◆ Task instructions: Your copy should match the records exactly, except that no pictures appear in it.

◆ Entries supplied:
■ ■ ■ ■ ■

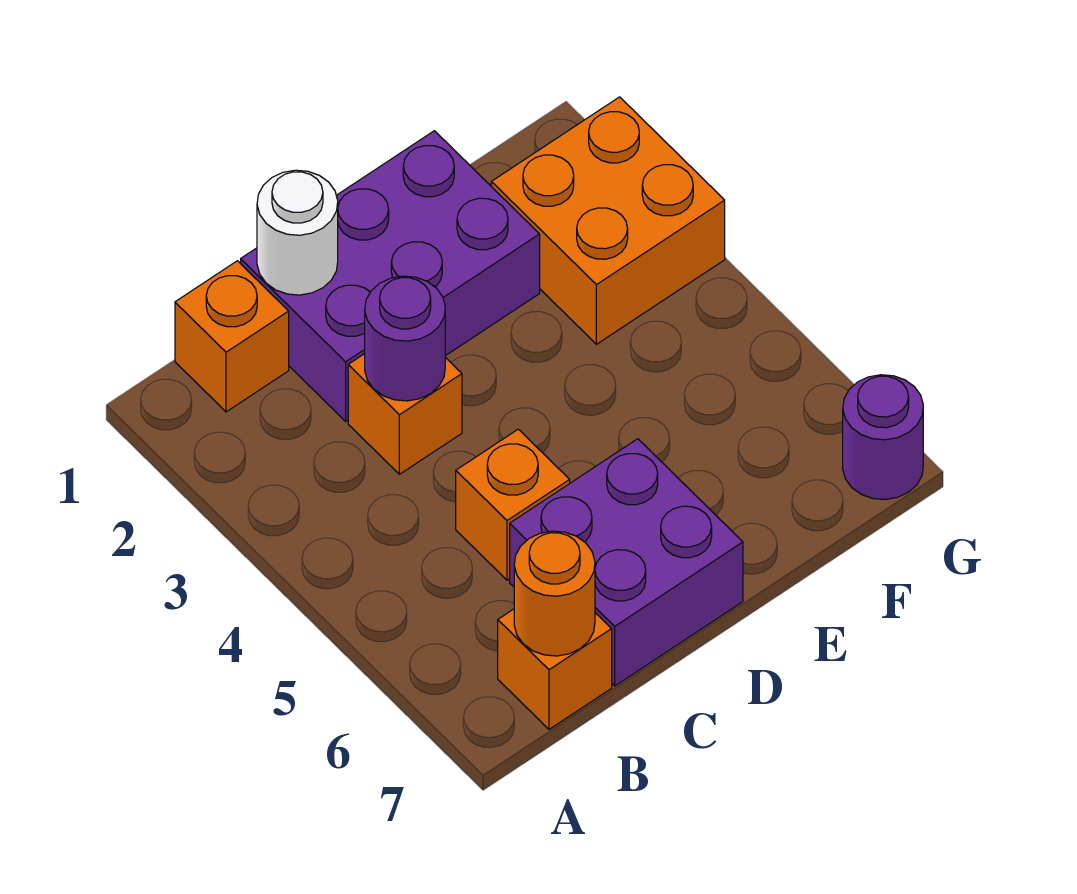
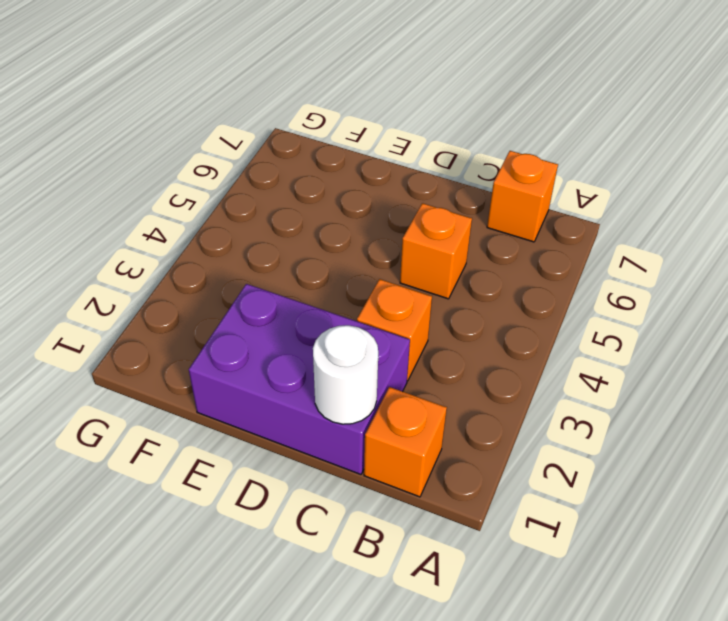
none -> purple 2x2 brick [510,439,743,686]
none -> orange 2x2 brick [491,97,725,344]

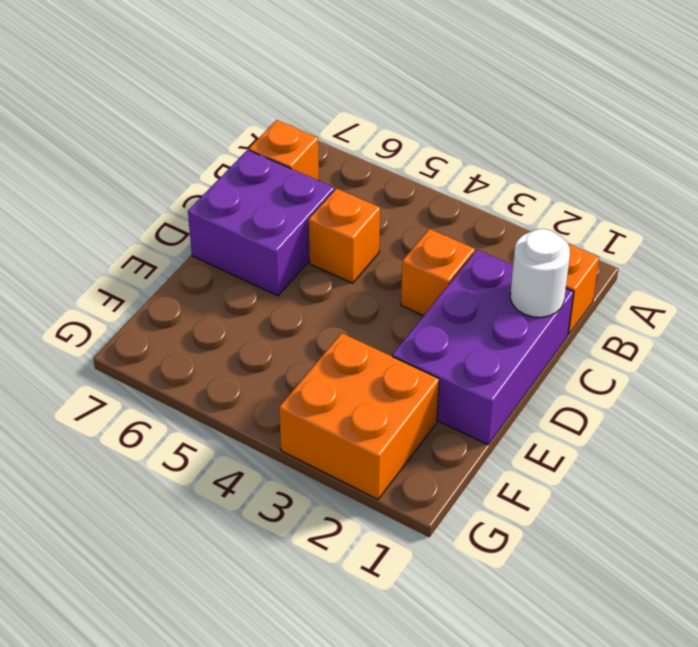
none -> purple 1x1 round brick [843,375,923,500]
none -> orange 1x1 round brick [514,531,595,656]

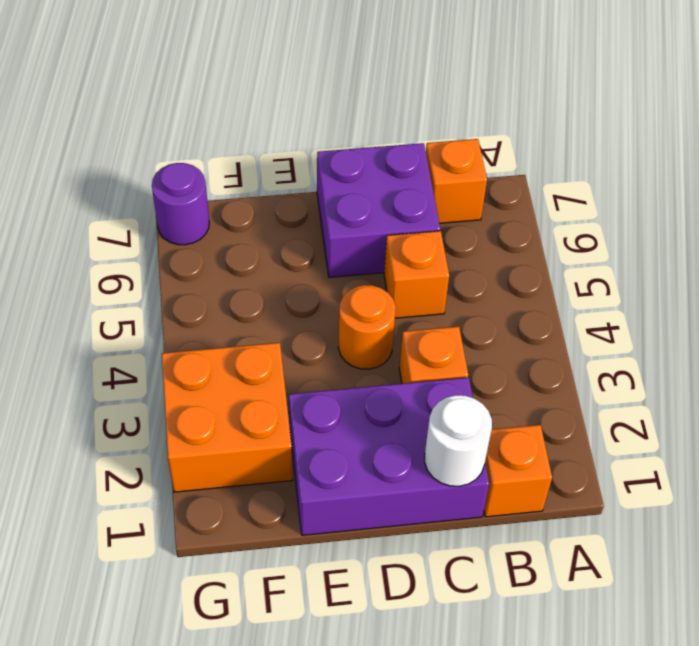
orange 1x1 round brick [338,285,396,369] -> orange 1x1 round brick moved to [514,531,595,656]
none -> purple 1x1 round brick [365,276,445,401]

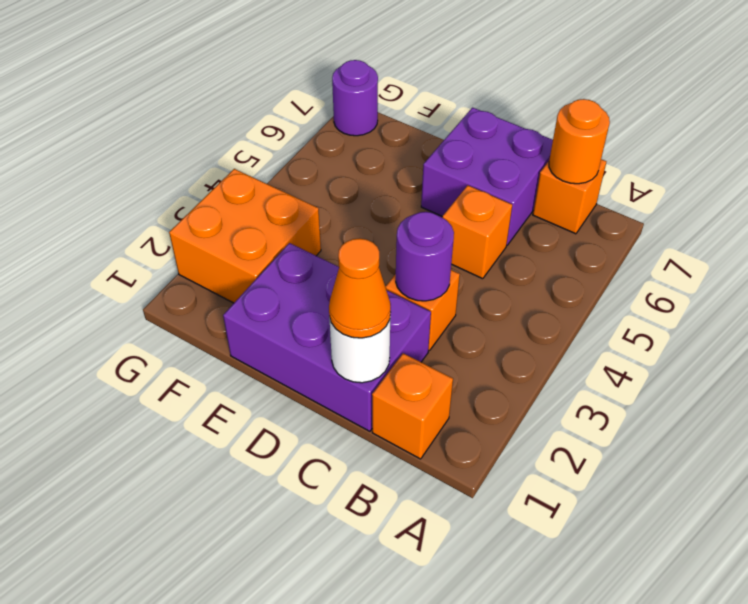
orange 1x1 cone [329,238,391,338] -> none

■ ■ ■ ■ ■

◆ Response box:
none -> purple 2x2 brick [510,439,743,686]
none -> orange 2x2 brick [491,97,725,344]

none -> purple 1x1 round brick [843,375,923,500]
none -> orange 1x1 round brick [514,531,595,656]

orange 1x1 round brick [338,285,396,369] -> orange 1x1 round brick moved to [514,531,595,656]
none -> purple 1x1 round brick [365,276,445,401]

orange 1x1 cone [329,238,391,338] -> none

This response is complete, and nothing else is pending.